(TASK PROMPT)
Reproduce the line containing "(79, 223) = (85, 145): pink cup -> pink pawn" and every line after it through the end of the records. Include nothing else.
::: RECORDS SHOWN :::
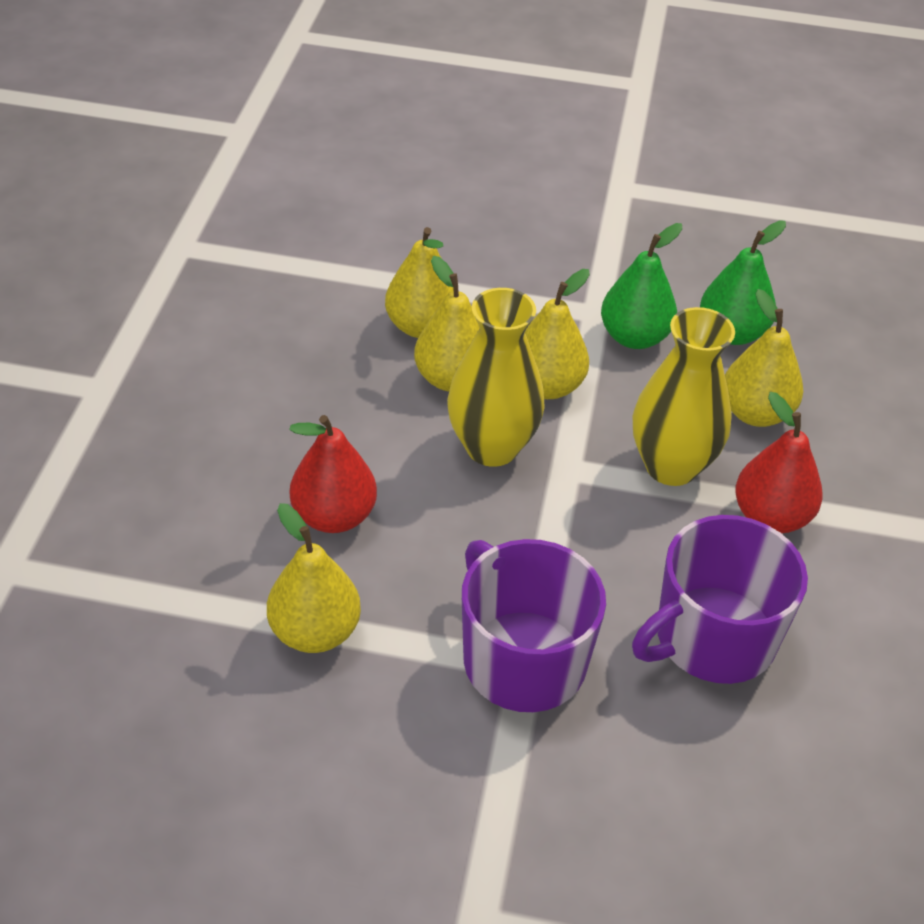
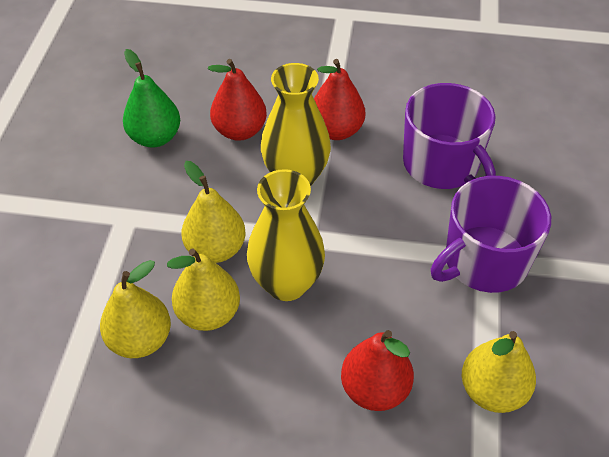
camera: 90 degrees left, 5 degrees up
(634, 337) = (158, 193): green pear -> none
(755, 413) = (239, 131): yellow pear -> red pear

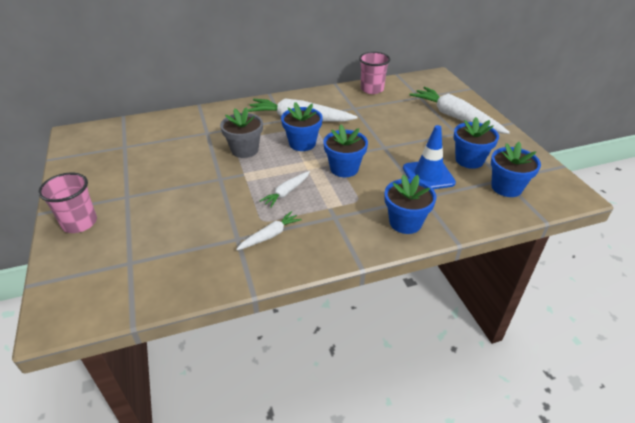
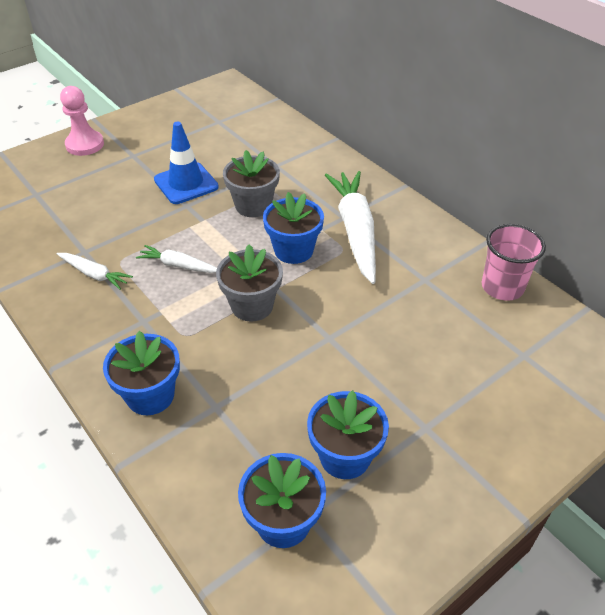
camera: 70 degrees right, 5 degrees up
(79, 223) = (85, 145): pink cup -> pink pawn
(344, 168) = (252, 306): blue flower pot -> grey flower pot
(428, 175) = (274, 405): blue traffic cone -> blue traffic cone (186, 183)
(455, 117) = (482, 418): white carrot -> none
:::
(EXERCISE RESPONSE)
(79, 223) = (85, 145): pink cup -> pink pawn
(344, 168) = (252, 306): blue flower pot -> grey flower pot
(428, 175) = (274, 405): blue traffic cone -> blue traffic cone (186, 183)
(455, 117) = (482, 418): white carrot -> none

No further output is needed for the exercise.